◆ **Exercise description**
Transcribe the entries below word for word, beginning at the line with "green apple: 10 -> 7" and stopping after the line with "yellow apple: 2 -> 3"; drop all pictures.

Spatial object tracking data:
------------------------------------------------
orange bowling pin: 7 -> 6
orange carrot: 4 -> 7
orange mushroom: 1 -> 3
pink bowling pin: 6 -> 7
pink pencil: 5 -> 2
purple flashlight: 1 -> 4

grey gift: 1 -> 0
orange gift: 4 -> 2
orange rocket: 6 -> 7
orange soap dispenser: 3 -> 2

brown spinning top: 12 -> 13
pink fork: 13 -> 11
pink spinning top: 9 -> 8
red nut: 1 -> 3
------------------------------------------------
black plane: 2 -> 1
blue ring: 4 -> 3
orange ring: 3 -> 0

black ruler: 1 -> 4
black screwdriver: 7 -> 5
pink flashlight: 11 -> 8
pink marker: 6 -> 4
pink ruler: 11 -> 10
------------------------------------------------
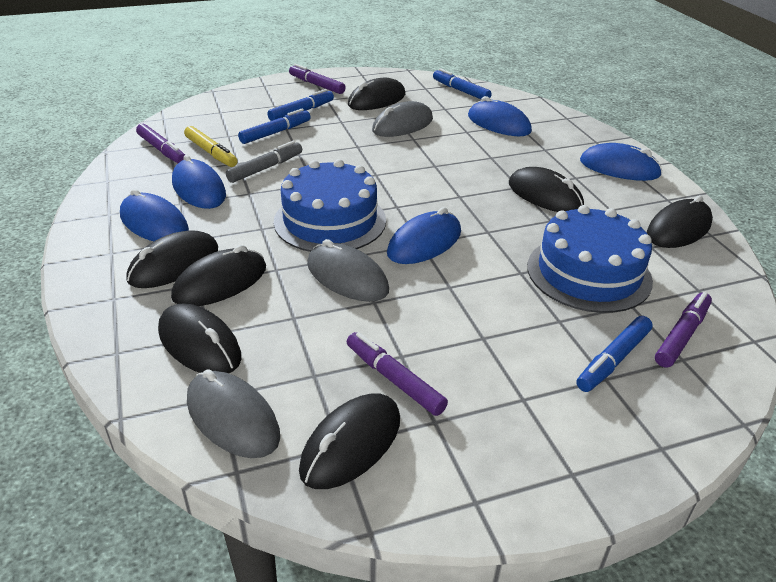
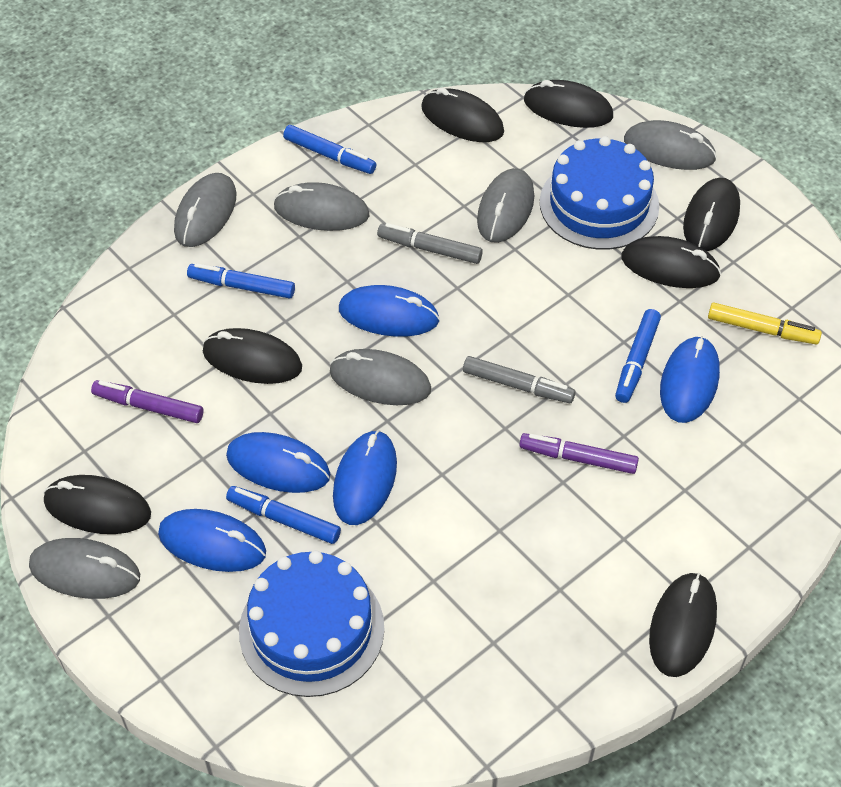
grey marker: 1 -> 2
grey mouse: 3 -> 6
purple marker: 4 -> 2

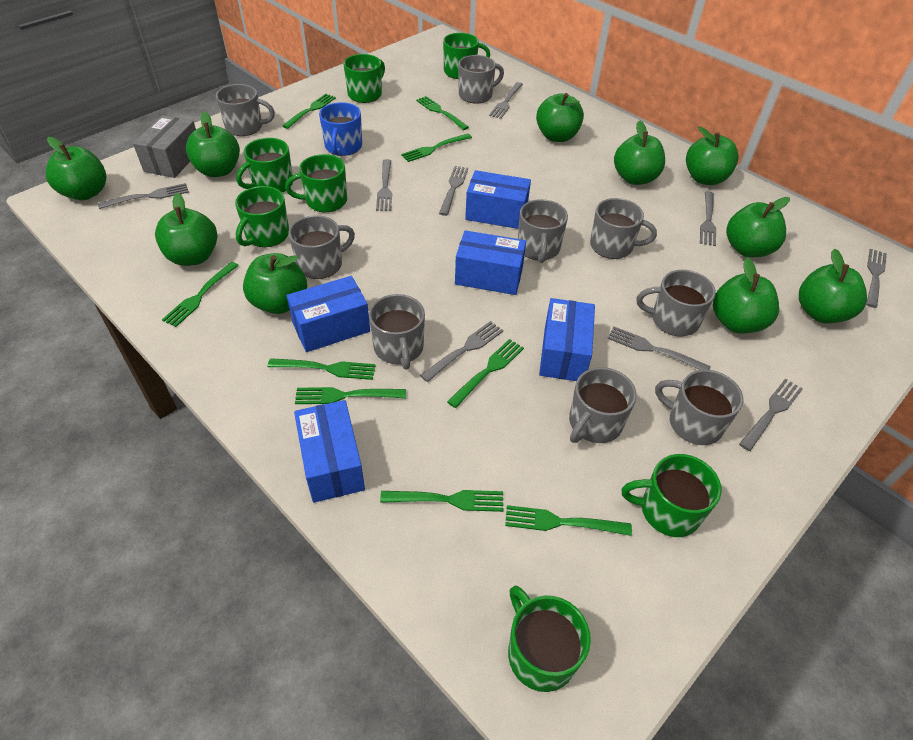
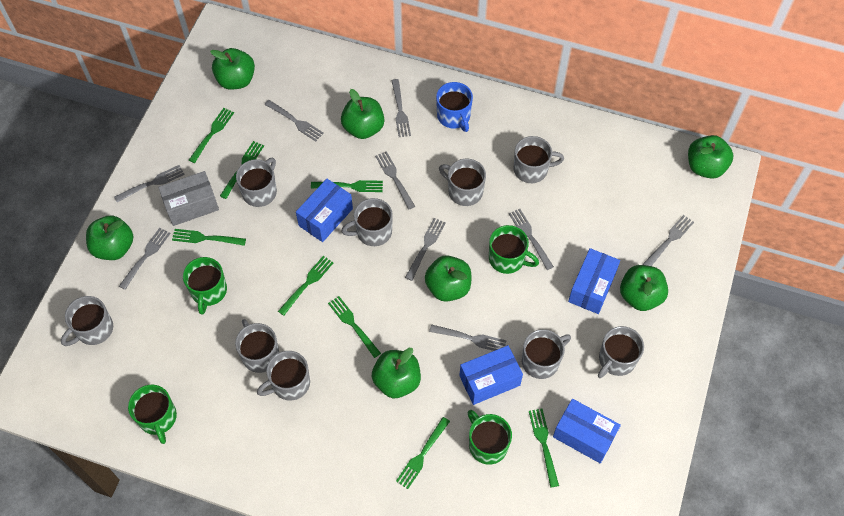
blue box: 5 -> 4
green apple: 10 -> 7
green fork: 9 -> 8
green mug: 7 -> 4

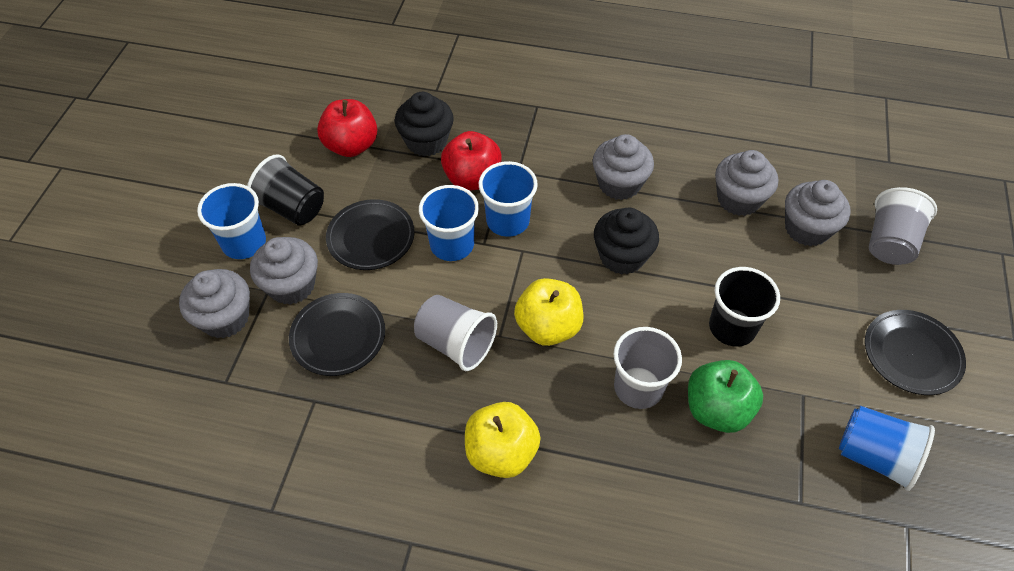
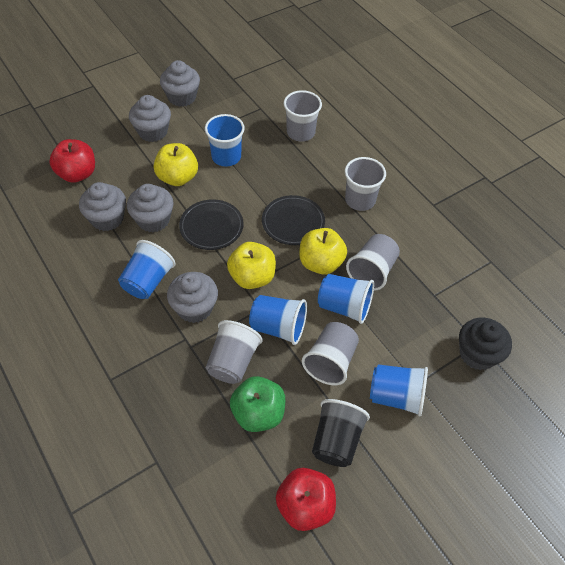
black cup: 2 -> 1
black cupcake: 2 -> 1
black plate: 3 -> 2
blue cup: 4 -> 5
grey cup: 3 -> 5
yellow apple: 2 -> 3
------------------------------------------------
◆ **Answer section**
green apple: 10 -> 7
green fork: 9 -> 8
green mug: 7 -> 4

black cup: 2 -> 1
black cupcake: 2 -> 1
black plate: 3 -> 2
blue cup: 4 -> 5
grey cup: 3 -> 5
yellow apple: 2 -> 3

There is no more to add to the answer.